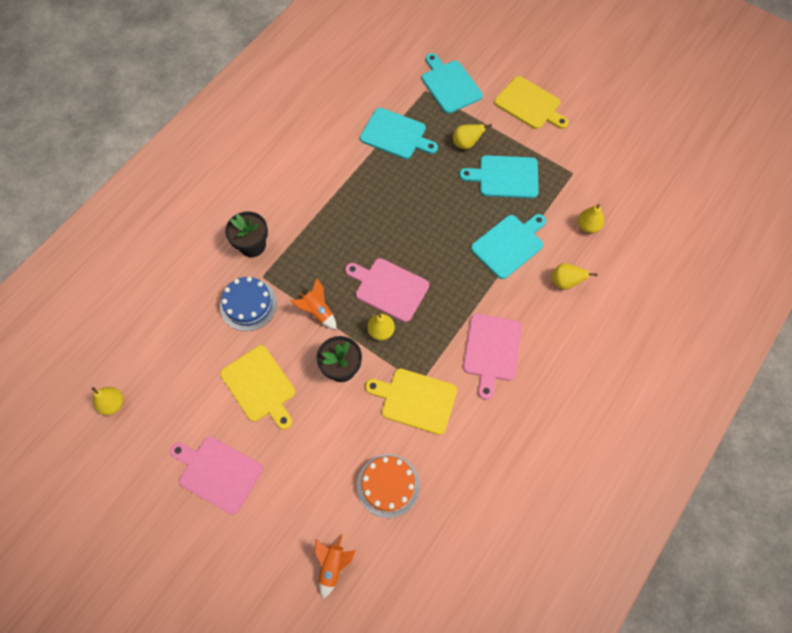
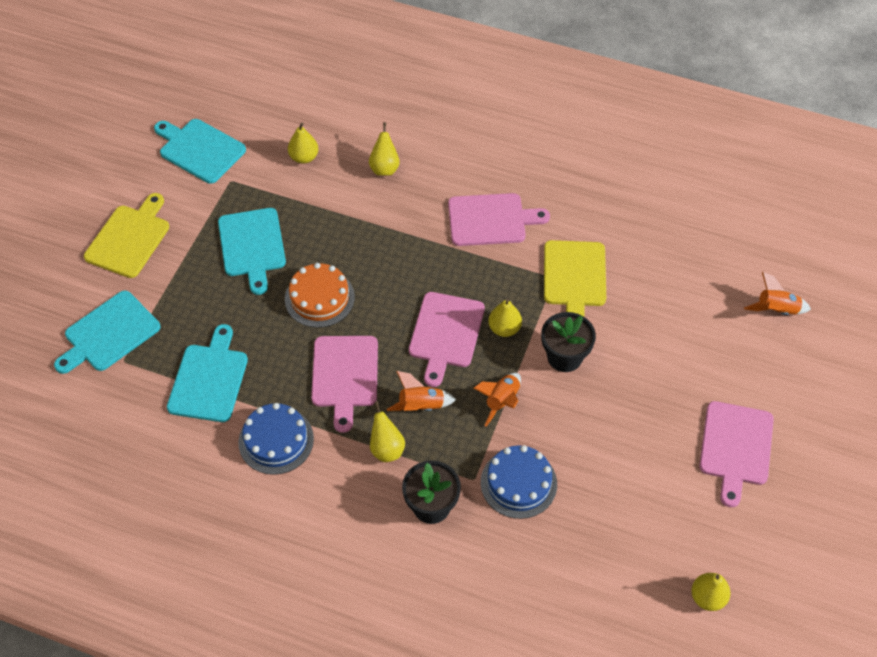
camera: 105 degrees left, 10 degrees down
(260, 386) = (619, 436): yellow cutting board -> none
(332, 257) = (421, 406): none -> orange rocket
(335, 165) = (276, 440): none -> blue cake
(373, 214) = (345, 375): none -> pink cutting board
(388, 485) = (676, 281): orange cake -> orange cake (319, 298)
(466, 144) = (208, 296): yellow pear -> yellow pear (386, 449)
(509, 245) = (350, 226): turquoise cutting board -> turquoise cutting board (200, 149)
==============================
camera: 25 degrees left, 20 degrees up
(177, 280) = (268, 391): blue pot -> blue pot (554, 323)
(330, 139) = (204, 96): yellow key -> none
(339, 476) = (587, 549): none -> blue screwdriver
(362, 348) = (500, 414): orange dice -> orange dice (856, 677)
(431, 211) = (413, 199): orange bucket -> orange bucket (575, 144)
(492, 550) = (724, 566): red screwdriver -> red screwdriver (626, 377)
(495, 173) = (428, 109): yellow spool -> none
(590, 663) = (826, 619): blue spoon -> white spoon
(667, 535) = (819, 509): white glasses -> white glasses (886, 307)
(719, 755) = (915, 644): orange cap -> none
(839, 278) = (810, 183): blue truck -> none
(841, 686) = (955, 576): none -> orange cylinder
==============================
**Exercise:**
Above are the entries. Copy exactly the part that opens with the line containing "(332, 257) = (421, 406): none" and closes with the line containing "(509, 245) = (350, 226): turquoise", and no more.

**Your solution:**
(332, 257) = (421, 406): none -> orange rocket
(335, 165) = (276, 440): none -> blue cake
(373, 214) = (345, 375): none -> pink cutting board
(388, 485) = (676, 281): orange cake -> orange cake (319, 298)
(466, 144) = (208, 296): yellow pear -> yellow pear (386, 449)
(509, 245) = (350, 226): turquoise cutting board -> turquoise cutting board (200, 149)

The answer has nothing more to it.